*WHAT IS NEEDED*. Reproduce the lines word for word, from the first line through the line with "24: (69, 627)".

Stored data entries:
▼
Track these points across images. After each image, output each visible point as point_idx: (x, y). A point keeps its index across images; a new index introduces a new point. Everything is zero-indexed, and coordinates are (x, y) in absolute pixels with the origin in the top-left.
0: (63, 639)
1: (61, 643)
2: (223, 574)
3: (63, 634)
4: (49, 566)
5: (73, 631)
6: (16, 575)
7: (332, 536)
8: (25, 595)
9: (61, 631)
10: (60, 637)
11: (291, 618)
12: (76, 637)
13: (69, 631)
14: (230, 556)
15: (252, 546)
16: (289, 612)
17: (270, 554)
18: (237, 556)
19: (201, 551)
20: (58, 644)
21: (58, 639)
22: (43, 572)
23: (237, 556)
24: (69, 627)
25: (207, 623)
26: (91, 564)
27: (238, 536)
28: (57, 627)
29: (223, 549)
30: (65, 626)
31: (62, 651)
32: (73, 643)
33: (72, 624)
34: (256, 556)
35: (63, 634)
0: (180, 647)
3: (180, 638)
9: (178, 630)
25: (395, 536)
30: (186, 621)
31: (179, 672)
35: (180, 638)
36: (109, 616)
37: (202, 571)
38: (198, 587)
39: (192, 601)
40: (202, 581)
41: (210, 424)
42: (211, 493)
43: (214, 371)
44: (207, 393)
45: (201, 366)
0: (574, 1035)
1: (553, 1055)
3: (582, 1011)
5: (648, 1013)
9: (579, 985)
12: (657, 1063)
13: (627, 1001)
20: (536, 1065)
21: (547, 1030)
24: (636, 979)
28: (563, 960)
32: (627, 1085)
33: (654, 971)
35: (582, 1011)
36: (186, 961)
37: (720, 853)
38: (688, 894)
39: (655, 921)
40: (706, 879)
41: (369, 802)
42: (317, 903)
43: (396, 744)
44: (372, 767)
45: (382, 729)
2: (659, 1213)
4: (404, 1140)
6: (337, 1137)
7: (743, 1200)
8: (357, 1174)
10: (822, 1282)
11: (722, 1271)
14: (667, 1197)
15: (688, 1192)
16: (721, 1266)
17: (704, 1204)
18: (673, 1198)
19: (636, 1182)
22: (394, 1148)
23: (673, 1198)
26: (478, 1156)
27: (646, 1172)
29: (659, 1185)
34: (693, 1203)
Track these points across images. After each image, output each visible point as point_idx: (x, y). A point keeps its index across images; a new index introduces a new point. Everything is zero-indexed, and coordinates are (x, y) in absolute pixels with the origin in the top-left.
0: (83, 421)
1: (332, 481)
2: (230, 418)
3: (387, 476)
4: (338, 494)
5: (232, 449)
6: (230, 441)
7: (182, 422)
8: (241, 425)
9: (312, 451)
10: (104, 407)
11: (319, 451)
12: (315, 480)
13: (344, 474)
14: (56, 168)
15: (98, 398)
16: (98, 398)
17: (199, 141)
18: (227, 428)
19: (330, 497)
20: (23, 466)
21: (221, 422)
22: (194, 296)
▲
*EXERCISE OUTPUT*.
Track these points across images. After each image, output each visible point as point_idx: (x, y). A point keeps its index across images; a new index introduces a new point. Everything is zero-indexed, and coordinates are (x, y) in absolute pixels with the origin in the top-left.
0: (63, 639)
1: (61, 643)
2: (223, 574)
3: (63, 634)
4: (49, 566)
5: (73, 631)
6: (16, 575)
7: (332, 536)
8: (25, 595)
9: (61, 631)
10: (60, 637)
11: (291, 618)
12: (76, 637)
13: (69, 631)
14: (230, 556)
15: (252, 546)
16: (289, 612)
17: (270, 554)
18: (237, 556)
19: (201, 551)
20: (58, 644)
21: (58, 639)
22: (43, 572)
23: (237, 556)
24: (69, 627)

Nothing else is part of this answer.